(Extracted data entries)
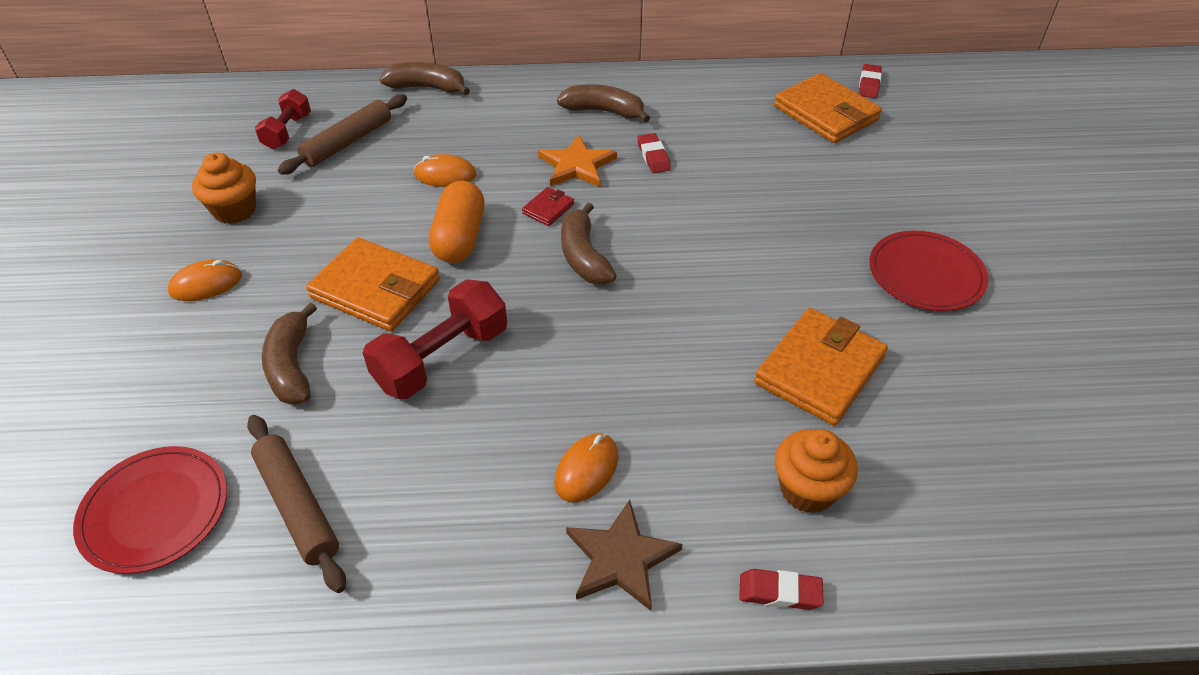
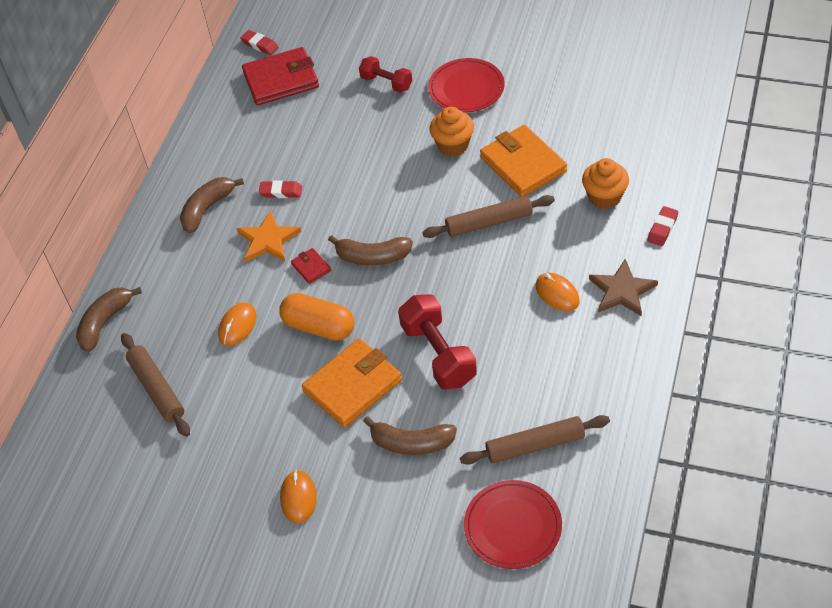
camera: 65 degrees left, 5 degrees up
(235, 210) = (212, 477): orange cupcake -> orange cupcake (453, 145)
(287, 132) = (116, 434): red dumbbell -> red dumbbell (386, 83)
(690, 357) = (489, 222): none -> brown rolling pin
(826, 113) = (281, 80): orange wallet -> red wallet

▸ **Task requirements**
Would you please repeat the entries above verbatim, excluding each picture?

▸ **Written answer**
camera: 65 degrees left, 5 degrees up
(235, 210) = (212, 477): orange cupcake -> orange cupcake (453, 145)
(287, 132) = (116, 434): red dumbbell -> red dumbbell (386, 83)
(690, 357) = (489, 222): none -> brown rolling pin
(826, 113) = (281, 80): orange wallet -> red wallet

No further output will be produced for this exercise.